→ **Exercise instructions**: Where the records below show the word "brown" in a line, please copy that line.

→ **Material shown**:
————————
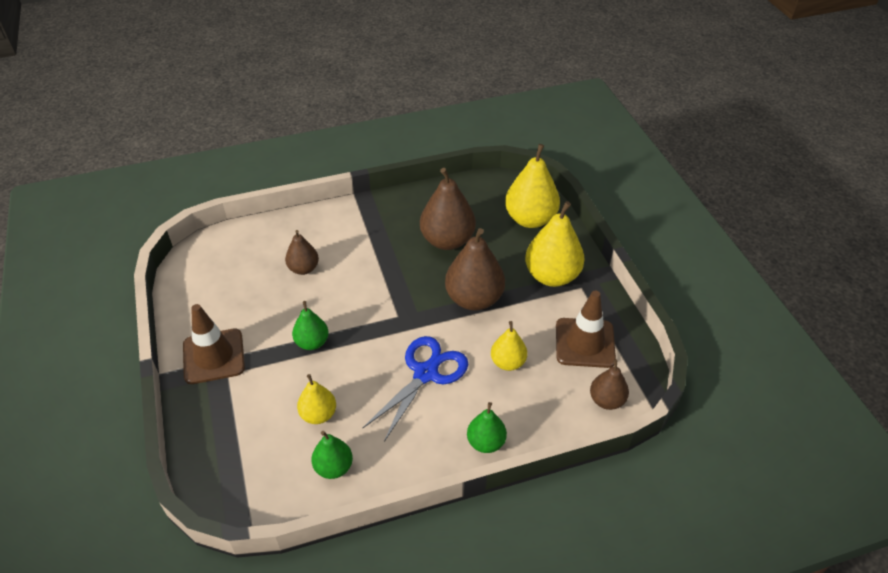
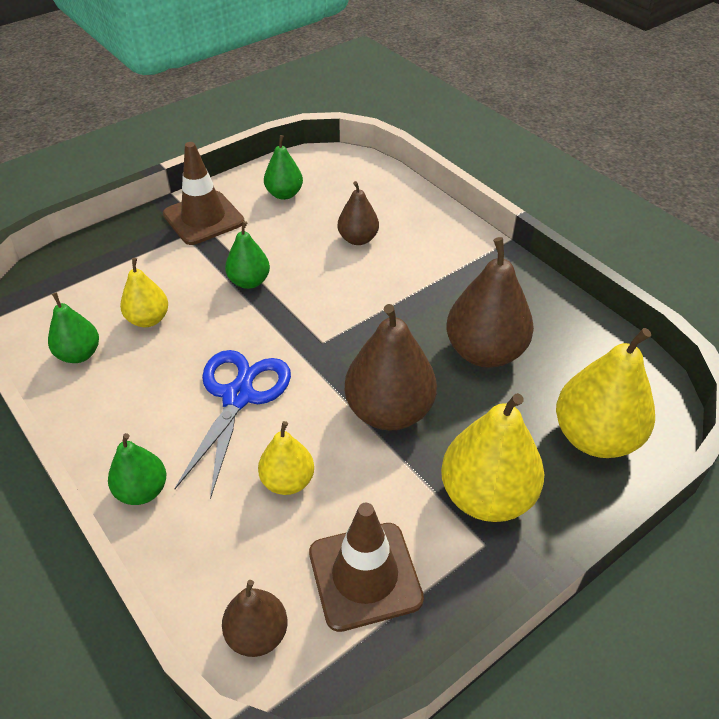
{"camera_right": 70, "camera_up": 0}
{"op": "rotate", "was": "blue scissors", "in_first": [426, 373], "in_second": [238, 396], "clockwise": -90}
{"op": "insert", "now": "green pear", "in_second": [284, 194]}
————————
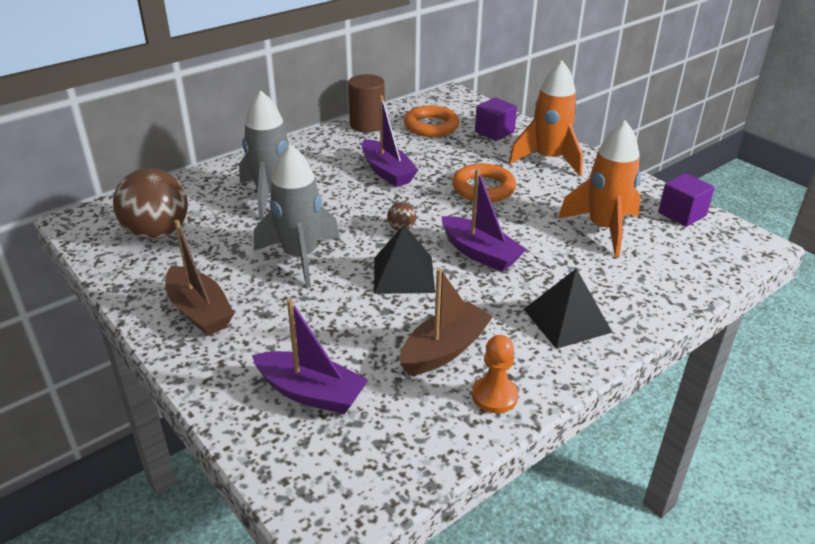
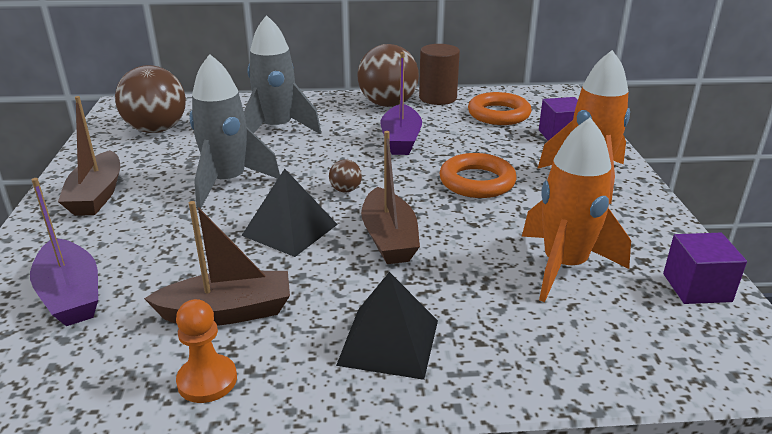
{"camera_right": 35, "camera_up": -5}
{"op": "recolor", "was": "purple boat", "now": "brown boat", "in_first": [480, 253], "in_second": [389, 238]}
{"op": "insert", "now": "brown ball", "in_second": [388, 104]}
————————
→ **Answer for this exercise**:
{"op": "recolor", "was": "purple boat", "now": "brown boat", "in_first": [480, 253], "in_second": [389, 238]}
{"op": "insert", "now": "brown ball", "in_second": [388, 104]}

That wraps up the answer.